Your objective> Starting at the line that contains "pos1: [703, 283]", output each line through the end of the data exactly, and nothing more.

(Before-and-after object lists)
:::

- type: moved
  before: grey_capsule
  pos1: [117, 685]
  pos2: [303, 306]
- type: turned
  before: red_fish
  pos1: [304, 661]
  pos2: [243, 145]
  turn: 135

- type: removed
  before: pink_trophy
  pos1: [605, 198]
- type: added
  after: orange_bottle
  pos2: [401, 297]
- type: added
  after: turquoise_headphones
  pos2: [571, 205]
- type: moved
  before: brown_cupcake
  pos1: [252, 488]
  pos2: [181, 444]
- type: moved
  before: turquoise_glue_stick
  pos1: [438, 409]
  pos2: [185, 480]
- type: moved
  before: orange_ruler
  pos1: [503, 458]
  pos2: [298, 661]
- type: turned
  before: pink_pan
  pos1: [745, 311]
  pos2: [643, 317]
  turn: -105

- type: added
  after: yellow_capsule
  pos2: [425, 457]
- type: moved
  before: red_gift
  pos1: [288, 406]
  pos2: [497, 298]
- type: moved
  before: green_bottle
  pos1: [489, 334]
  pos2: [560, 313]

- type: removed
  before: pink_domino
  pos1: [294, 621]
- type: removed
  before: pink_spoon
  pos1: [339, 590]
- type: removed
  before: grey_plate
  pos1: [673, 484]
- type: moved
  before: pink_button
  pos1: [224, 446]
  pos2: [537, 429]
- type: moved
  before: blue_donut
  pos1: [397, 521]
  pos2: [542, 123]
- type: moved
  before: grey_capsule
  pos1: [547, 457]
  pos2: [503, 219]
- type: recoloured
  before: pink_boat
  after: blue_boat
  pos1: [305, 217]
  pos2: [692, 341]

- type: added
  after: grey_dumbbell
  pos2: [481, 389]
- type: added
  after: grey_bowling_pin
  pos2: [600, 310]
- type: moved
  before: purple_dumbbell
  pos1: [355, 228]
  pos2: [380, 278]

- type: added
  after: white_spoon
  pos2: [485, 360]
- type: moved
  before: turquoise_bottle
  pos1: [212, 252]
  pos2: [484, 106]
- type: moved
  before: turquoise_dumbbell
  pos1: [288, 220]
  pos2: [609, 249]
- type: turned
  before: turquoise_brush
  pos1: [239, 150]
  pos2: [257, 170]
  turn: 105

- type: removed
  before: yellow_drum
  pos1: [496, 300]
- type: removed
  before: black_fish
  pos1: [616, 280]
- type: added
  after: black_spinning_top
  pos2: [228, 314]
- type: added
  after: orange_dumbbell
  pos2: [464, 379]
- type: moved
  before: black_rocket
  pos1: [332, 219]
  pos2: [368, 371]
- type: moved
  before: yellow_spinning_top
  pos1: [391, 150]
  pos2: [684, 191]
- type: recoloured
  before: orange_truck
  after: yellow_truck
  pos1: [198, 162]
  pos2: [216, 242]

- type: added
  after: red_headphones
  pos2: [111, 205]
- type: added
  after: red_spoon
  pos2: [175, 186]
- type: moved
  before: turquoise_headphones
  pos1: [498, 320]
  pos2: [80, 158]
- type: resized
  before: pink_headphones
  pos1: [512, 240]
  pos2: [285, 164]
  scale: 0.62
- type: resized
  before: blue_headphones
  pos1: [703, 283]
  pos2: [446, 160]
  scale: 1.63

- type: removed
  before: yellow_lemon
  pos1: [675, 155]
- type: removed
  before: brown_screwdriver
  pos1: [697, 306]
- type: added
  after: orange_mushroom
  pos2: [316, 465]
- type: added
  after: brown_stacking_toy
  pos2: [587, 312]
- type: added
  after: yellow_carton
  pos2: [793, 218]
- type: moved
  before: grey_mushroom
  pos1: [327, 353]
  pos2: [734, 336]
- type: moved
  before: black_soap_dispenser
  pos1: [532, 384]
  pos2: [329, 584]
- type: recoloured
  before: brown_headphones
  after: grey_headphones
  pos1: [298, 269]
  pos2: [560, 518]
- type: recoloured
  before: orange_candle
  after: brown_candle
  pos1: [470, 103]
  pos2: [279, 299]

:::

Answer to this exercise>
  pos1: [703, 283]
  pos2: [446, 160]
  scale: 1.63

- type: removed
  before: yellow_lemon
  pos1: [675, 155]
- type: removed
  before: brown_screwdriver
  pos1: [697, 306]
- type: added
  after: orange_mushroom
  pos2: [316, 465]
- type: added
  after: brown_stacking_toy
  pos2: [587, 312]
- type: added
  after: yellow_carton
  pos2: [793, 218]
- type: moved
  before: grey_mushroom
  pos1: [327, 353]
  pos2: [734, 336]
- type: moved
  before: black_soap_dispenser
  pos1: [532, 384]
  pos2: [329, 584]
- type: recoloured
  before: brown_headphones
  after: grey_headphones
  pos1: [298, 269]
  pos2: [560, 518]
- type: recoloured
  before: orange_candle
  after: brown_candle
  pos1: [470, 103]
  pos2: [279, 299]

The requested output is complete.